Using the records below, quote only the span that opens with the line containing "yellow 1x2 brick" and closes with the line containing "grey 1x1 cone [121,127,156,176]", exactly and inclusively.
=== Section Start ===
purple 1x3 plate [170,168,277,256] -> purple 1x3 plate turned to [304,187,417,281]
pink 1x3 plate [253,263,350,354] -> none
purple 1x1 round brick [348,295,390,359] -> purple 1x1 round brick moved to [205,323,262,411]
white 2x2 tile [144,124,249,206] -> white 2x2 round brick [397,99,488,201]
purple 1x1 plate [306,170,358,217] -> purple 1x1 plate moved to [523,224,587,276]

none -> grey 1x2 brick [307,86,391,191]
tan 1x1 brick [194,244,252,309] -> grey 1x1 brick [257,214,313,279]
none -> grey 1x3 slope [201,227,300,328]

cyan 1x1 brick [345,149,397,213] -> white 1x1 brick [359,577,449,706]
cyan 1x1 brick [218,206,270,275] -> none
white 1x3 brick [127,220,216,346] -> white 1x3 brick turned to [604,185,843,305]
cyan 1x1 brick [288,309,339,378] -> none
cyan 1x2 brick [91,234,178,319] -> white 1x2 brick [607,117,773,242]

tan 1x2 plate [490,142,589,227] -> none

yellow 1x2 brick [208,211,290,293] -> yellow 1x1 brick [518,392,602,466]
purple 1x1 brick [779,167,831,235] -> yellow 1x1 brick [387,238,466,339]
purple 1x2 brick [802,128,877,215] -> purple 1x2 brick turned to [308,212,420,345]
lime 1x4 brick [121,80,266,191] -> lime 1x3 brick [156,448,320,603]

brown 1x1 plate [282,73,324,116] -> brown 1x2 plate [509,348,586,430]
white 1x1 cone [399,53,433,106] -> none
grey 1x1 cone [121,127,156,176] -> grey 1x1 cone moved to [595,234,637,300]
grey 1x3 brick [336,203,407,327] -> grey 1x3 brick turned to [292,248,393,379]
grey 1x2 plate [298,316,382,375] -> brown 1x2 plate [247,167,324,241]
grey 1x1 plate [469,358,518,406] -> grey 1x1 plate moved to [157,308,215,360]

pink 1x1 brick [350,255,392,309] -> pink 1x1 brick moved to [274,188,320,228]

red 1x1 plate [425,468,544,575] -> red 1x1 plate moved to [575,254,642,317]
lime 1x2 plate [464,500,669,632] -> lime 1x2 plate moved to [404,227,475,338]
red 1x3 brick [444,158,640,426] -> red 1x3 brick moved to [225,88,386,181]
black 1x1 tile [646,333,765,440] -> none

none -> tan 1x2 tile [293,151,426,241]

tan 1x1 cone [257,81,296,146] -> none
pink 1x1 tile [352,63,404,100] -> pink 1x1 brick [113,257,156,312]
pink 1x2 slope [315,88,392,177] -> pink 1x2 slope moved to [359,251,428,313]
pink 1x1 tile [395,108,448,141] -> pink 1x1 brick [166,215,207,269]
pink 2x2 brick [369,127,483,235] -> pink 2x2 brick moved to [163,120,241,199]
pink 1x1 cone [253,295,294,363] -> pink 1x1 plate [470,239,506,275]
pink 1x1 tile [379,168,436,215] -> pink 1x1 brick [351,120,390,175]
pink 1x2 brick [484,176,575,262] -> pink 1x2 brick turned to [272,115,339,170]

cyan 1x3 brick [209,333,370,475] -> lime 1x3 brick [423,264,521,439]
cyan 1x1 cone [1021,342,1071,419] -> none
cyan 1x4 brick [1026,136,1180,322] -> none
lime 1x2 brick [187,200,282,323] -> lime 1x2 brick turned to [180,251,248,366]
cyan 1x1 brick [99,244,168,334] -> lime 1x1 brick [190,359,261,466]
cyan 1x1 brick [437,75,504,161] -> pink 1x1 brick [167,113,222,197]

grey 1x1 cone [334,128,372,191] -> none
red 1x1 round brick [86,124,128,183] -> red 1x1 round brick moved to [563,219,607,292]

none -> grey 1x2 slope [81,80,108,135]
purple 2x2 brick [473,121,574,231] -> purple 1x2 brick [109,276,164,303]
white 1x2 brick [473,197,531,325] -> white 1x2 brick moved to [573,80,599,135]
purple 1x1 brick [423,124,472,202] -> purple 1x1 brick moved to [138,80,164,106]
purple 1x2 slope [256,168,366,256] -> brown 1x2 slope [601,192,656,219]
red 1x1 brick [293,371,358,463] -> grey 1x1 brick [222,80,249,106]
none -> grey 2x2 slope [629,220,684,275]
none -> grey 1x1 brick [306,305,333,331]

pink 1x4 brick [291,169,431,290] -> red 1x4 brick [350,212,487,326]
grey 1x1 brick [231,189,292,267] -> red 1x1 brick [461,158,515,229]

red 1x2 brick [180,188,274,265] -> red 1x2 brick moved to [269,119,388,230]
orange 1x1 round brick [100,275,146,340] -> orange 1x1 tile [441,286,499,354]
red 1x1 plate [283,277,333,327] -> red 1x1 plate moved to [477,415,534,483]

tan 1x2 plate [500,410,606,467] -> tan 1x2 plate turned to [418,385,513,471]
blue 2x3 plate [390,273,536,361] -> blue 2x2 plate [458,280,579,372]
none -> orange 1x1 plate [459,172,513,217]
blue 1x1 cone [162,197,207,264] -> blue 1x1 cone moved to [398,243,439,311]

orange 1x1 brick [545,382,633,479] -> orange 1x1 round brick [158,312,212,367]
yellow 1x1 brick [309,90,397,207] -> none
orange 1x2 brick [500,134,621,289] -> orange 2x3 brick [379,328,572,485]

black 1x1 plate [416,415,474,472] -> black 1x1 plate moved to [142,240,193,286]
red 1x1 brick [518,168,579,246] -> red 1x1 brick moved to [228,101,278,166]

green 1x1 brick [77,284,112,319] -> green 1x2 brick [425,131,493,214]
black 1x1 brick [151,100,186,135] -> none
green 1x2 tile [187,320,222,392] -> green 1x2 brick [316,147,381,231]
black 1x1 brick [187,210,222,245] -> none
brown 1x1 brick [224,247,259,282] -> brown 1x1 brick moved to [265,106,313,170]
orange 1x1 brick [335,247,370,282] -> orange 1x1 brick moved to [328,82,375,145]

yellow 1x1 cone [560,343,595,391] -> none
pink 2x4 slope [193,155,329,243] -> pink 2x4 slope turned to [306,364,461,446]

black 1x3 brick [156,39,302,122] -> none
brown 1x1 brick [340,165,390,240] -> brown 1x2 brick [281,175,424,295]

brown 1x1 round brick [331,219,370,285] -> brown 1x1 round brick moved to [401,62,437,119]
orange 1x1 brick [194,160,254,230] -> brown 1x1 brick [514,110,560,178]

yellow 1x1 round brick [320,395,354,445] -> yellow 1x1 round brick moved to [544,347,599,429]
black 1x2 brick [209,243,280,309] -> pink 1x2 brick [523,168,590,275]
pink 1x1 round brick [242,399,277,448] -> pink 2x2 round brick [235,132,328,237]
=== Section End ===
### Solved exercise
yellow 1x2 brick [208,211,290,293] -> yellow 1x1 brick [518,392,602,466]
purple 1x1 brick [779,167,831,235] -> yellow 1x1 brick [387,238,466,339]
purple 1x2 brick [802,128,877,215] -> purple 1x2 brick turned to [308,212,420,345]
lime 1x4 brick [121,80,266,191] -> lime 1x3 brick [156,448,320,603]

brown 1x1 plate [282,73,324,116] -> brown 1x2 plate [509,348,586,430]
white 1x1 cone [399,53,433,106] -> none
grey 1x1 cone [121,127,156,176] -> grey 1x1 cone moved to [595,234,637,300]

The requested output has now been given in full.